■ What you should do
Print, word for word, the stretch of lines from the one containing "gray L-shape: rotated 138 degrees clockwise" through the one containing "blue triangle: moved", and leave the pictures out.

Stored records
···
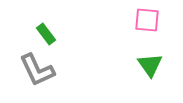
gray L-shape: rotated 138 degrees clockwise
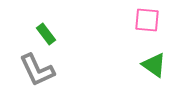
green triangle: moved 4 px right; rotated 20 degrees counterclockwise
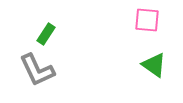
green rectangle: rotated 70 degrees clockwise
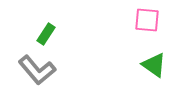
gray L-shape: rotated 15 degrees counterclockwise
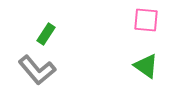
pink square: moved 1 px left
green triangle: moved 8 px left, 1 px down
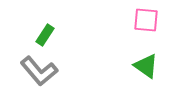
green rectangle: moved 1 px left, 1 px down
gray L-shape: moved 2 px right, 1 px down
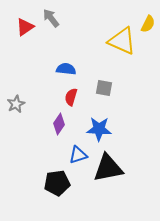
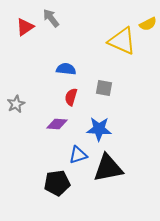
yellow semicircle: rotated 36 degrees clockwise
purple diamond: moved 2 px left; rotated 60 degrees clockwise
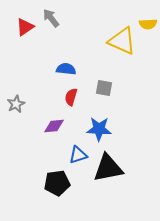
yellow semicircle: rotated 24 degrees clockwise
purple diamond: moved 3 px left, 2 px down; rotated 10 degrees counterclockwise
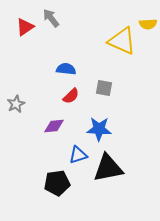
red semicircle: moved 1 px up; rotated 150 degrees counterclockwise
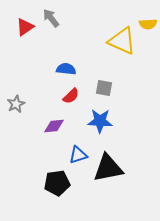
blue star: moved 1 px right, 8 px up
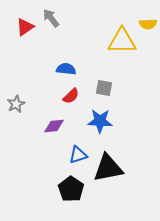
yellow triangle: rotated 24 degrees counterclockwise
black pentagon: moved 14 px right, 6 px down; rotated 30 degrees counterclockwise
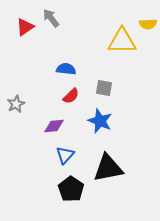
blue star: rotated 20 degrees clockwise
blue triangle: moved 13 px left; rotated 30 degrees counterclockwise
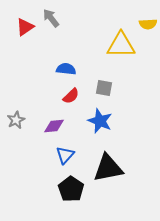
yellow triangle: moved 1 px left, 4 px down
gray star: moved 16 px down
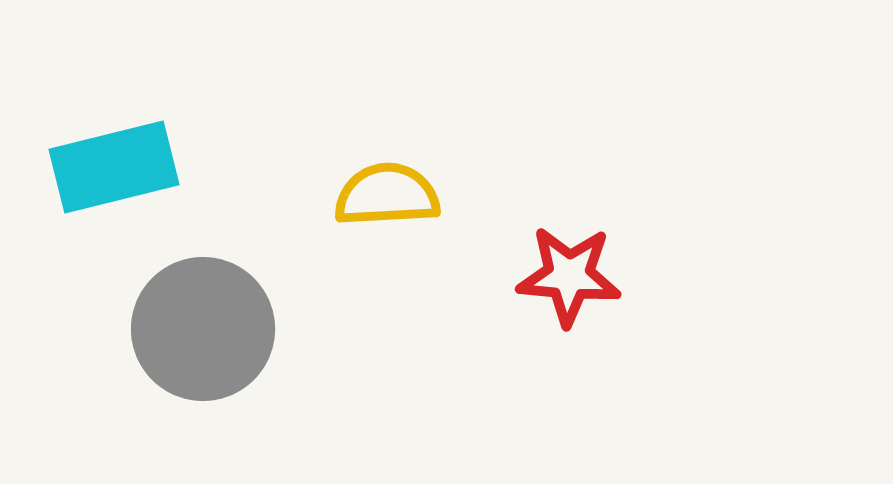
···
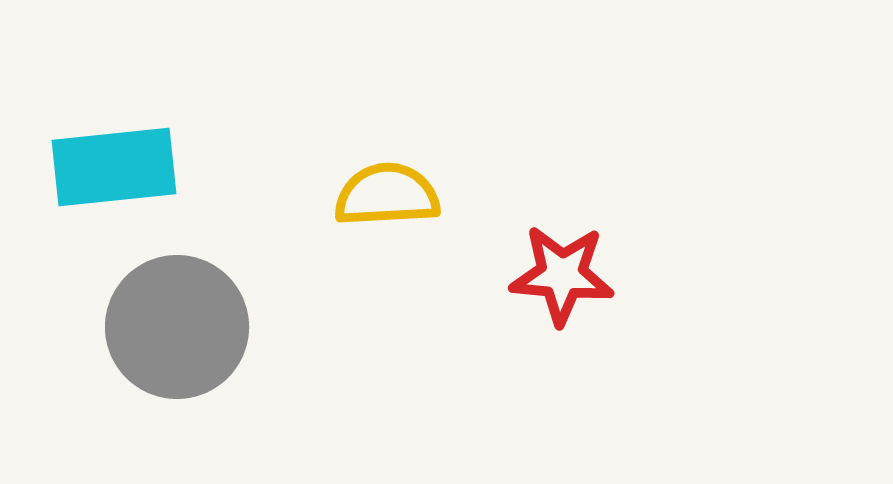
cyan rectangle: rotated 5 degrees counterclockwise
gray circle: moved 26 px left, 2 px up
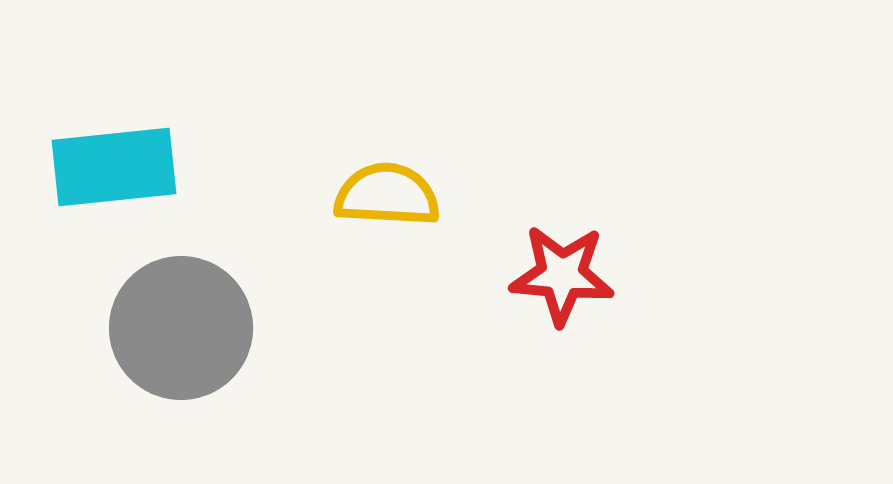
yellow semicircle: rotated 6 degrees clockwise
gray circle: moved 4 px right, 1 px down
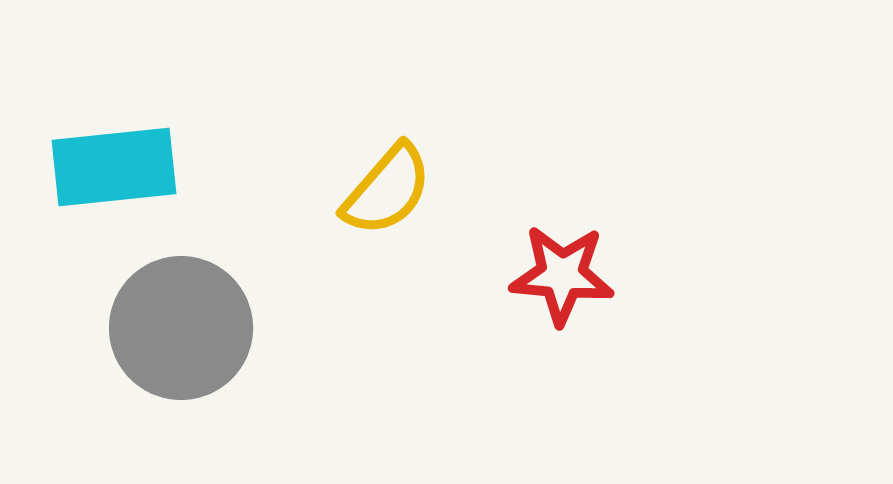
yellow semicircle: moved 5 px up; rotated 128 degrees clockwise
···
■ Reply to the task
gray L-shape: rotated 138 degrees clockwise
green triangle: moved 4 px right; rotated 20 degrees counterclockwise
green rectangle: rotated 70 degrees clockwise
gray L-shape: rotated 15 degrees counterclockwise
pink square: moved 1 px left
green triangle: moved 8 px left, 1 px down
green rectangle: moved 1 px left, 1 px down
gray L-shape: moved 2 px right, 1 px down
yellow semicircle: rotated 36 degrees clockwise
purple diamond: moved 2 px left; rotated 60 degrees clockwise
yellow semicircle: rotated 24 degrees clockwise
purple diamond: moved 3 px left, 2 px down; rotated 10 degrees counterclockwise
red semicircle: moved 1 px up; rotated 150 degrees counterclockwise
blue star: moved 1 px right, 8 px up
yellow triangle: rotated 24 degrees counterclockwise
black pentagon: moved 14 px right, 6 px down; rotated 30 degrees counterclockwise
blue star: rotated 20 degrees clockwise
blue triangle: moved 13 px left; rotated 30 degrees counterclockwise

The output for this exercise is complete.